• WHAT THE TASK REQUIRES
Search the entries for the line containing "black brick E8". Repeat it, then every line after it, exactly through the final line.

(Beginning of RECORDS SUPPLIED)

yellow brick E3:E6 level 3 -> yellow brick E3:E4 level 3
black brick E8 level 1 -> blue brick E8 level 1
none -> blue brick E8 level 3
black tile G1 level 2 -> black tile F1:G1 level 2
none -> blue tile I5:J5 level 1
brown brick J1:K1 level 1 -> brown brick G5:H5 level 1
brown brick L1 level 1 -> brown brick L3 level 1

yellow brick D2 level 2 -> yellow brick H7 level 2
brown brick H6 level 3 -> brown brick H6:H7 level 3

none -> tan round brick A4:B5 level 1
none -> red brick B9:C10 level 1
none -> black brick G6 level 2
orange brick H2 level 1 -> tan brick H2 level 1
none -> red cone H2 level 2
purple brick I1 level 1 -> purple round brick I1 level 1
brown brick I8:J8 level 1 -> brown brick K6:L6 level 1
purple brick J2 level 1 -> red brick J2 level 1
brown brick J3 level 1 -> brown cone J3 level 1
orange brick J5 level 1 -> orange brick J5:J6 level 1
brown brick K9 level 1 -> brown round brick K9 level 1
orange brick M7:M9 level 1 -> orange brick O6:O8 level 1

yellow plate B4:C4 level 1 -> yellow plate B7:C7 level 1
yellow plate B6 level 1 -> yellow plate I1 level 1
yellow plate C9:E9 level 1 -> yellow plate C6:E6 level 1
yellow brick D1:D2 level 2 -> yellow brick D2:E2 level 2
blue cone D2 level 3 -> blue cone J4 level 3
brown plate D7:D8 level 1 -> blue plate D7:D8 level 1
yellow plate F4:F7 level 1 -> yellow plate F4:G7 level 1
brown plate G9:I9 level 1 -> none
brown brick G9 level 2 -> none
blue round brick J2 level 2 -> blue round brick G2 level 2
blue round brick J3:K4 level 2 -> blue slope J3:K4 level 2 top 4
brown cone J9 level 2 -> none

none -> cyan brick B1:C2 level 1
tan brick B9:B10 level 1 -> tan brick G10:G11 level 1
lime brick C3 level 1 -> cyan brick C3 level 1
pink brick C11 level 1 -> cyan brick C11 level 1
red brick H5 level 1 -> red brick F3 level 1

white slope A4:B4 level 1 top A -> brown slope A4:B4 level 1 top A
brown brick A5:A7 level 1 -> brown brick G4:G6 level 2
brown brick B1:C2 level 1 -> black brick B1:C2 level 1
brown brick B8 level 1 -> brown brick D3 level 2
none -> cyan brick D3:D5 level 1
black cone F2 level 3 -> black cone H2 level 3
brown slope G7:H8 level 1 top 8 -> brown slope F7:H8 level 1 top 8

(End of RECORDS SUPPLIED)

• RESULT FOR THIS EXERCISE
black brick E8 level 1 -> blue brick E8 level 1
none -> blue brick E8 level 3
black tile G1 level 2 -> black tile F1:G1 level 2
none -> blue tile I5:J5 level 1
brown brick J1:K1 level 1 -> brown brick G5:H5 level 1
brown brick L1 level 1 -> brown brick L3 level 1

yellow brick D2 level 2 -> yellow brick H7 level 2
brown brick H6 level 3 -> brown brick H6:H7 level 3

none -> tan round brick A4:B5 level 1
none -> red brick B9:C10 level 1
none -> black brick G6 level 2
orange brick H2 level 1 -> tan brick H2 level 1
none -> red cone H2 level 2
purple brick I1 level 1 -> purple round brick I1 level 1
brown brick I8:J8 level 1 -> brown brick K6:L6 level 1
purple brick J2 level 1 -> red brick J2 level 1
brown brick J3 level 1 -> brown cone J3 level 1
orange brick J5 level 1 -> orange brick J5:J6 level 1
brown brick K9 level 1 -> brown round brick K9 level 1
orange brick M7:M9 level 1 -> orange brick O6:O8 level 1

yellow plate B4:C4 level 1 -> yellow plate B7:C7 level 1
yellow plate B6 level 1 -> yellow plate I1 level 1
yellow plate C9:E9 level 1 -> yellow plate C6:E6 level 1
yellow brick D1:D2 level 2 -> yellow brick D2:E2 level 2
blue cone D2 level 3 -> blue cone J4 level 3
brown plate D7:D8 level 1 -> blue plate D7:D8 level 1
yellow plate F4:F7 level 1 -> yellow plate F4:G7 level 1
brown plate G9:I9 level 1 -> none
brown brick G9 level 2 -> none
blue round brick J2 level 2 -> blue round brick G2 level 2
blue round brick J3:K4 level 2 -> blue slope J3:K4 level 2 top 4
brown cone J9 level 2 -> none

none -> cyan brick B1:C2 level 1
tan brick B9:B10 level 1 -> tan brick G10:G11 level 1
lime brick C3 level 1 -> cyan brick C3 level 1
pink brick C11 level 1 -> cyan brick C11 level 1
red brick H5 level 1 -> red brick F3 level 1

white slope A4:B4 level 1 top A -> brown slope A4:B4 level 1 top A
brown brick A5:A7 level 1 -> brown brick G4:G6 level 2
brown brick B1:C2 level 1 -> black brick B1:C2 level 1
brown brick B8 level 1 -> brown brick D3 level 2
none -> cyan brick D3:D5 level 1
black cone F2 level 3 -> black cone H2 level 3
brown slope G7:H8 level 1 top 8 -> brown slope F7:H8 level 1 top 8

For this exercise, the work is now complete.